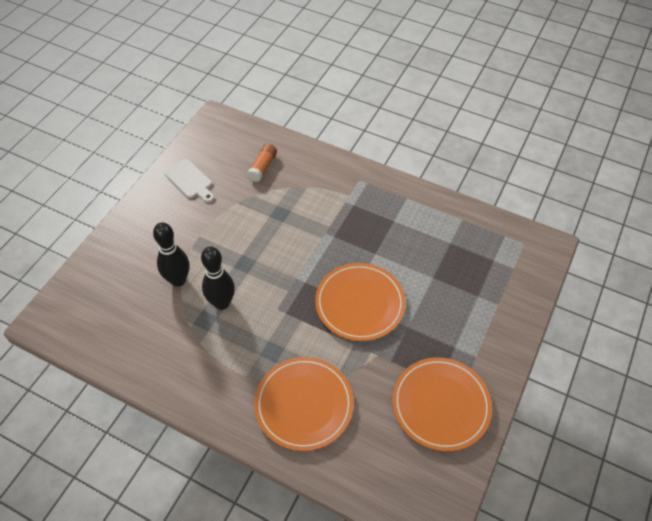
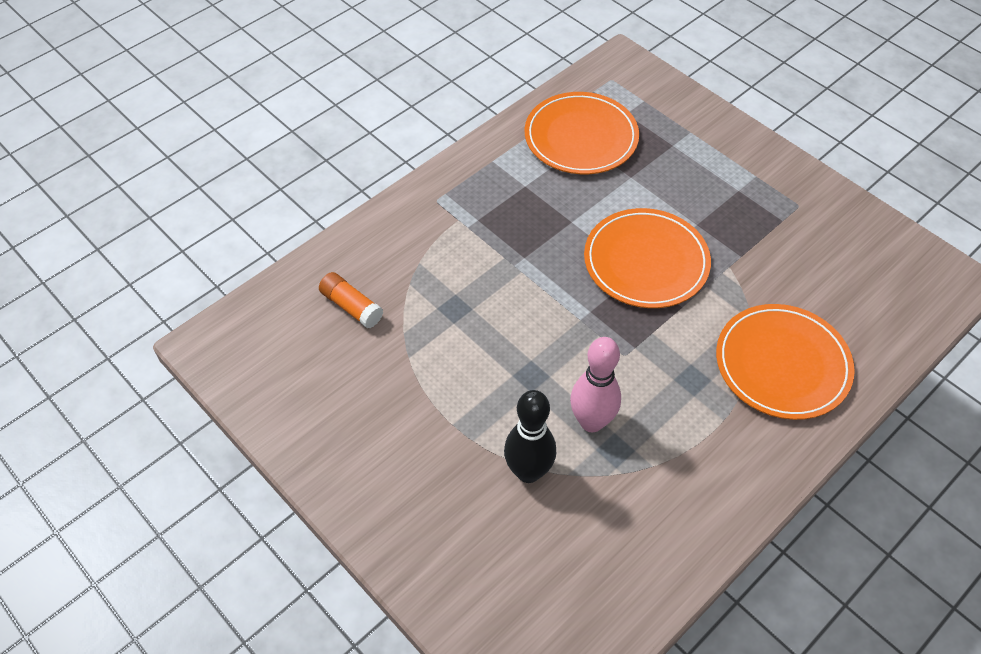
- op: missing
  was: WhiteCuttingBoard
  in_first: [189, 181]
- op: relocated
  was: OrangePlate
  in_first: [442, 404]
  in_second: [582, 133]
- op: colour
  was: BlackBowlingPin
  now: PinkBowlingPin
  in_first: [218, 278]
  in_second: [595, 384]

★ ★ ★ ★ ★ ★ ★

[Your assignment]:
Send back exactly the lines of the listing above, beginning at the line containing "was: OrangePlate" and ending with the last. Add nothing.

[Written solution]:
  was: OrangePlate
  in_first: [442, 404]
  in_second: [582, 133]
- op: colour
  was: BlackBowlingPin
  now: PinkBowlingPin
  in_first: [218, 278]
  in_second: [595, 384]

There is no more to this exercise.